• _EXERCISE REQUIREMENTS_
Produce an exact copy of the lines from the line containing "LCD pin SDA: 15 -> A0" through the last line of the entries below, and only those lines.

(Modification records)
-------------------------

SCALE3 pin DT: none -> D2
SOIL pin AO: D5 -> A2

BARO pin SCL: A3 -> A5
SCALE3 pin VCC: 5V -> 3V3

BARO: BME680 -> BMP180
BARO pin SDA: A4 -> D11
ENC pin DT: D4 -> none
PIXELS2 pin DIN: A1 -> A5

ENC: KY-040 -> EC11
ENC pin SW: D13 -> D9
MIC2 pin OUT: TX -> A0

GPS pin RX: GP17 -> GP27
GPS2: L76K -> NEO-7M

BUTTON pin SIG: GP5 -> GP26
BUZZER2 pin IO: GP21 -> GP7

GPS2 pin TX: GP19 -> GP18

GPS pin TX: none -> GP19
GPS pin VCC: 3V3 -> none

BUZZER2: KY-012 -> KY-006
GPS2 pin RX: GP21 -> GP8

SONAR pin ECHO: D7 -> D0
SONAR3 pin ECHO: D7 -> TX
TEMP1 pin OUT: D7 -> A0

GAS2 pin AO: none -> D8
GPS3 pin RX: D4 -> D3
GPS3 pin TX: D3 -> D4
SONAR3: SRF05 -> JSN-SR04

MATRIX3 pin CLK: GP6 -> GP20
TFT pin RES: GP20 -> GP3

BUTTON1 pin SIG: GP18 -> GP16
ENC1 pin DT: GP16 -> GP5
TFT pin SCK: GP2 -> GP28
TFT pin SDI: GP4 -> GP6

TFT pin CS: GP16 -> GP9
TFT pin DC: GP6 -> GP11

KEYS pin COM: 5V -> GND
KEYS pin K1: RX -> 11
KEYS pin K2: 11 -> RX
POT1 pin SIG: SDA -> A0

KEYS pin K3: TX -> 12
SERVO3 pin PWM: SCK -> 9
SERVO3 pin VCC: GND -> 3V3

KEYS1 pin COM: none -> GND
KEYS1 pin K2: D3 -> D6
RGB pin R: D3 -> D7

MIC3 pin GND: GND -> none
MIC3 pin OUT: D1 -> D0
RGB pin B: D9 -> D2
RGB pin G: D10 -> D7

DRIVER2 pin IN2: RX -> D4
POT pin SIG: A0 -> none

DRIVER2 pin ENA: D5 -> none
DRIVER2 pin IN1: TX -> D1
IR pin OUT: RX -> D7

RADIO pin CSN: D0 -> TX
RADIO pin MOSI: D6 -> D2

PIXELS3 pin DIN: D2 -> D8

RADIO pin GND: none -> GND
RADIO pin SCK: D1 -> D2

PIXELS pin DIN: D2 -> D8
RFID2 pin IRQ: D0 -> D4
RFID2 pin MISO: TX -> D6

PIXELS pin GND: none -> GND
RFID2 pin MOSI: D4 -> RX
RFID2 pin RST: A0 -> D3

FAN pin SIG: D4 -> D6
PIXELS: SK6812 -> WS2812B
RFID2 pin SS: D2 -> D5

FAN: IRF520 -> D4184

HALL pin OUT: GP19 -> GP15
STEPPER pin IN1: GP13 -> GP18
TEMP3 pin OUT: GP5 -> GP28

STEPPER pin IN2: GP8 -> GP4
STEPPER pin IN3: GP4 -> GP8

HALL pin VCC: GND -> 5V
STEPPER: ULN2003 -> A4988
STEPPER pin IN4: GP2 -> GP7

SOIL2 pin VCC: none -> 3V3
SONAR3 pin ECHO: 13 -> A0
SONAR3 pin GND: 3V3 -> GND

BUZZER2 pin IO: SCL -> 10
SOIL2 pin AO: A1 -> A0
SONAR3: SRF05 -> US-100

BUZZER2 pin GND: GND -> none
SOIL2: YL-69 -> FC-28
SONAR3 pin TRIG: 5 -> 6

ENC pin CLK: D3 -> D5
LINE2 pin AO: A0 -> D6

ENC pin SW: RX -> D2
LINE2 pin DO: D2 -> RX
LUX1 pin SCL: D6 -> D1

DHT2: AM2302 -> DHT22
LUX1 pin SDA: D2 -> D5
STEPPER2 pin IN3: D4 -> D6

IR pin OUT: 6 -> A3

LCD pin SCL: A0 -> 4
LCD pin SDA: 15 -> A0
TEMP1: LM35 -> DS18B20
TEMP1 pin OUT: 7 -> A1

-------------------------

• _TASK RESULT_
LCD pin SDA: 15 -> A0
TEMP1: LM35 -> DS18B20
TEMP1 pin OUT: 7 -> A1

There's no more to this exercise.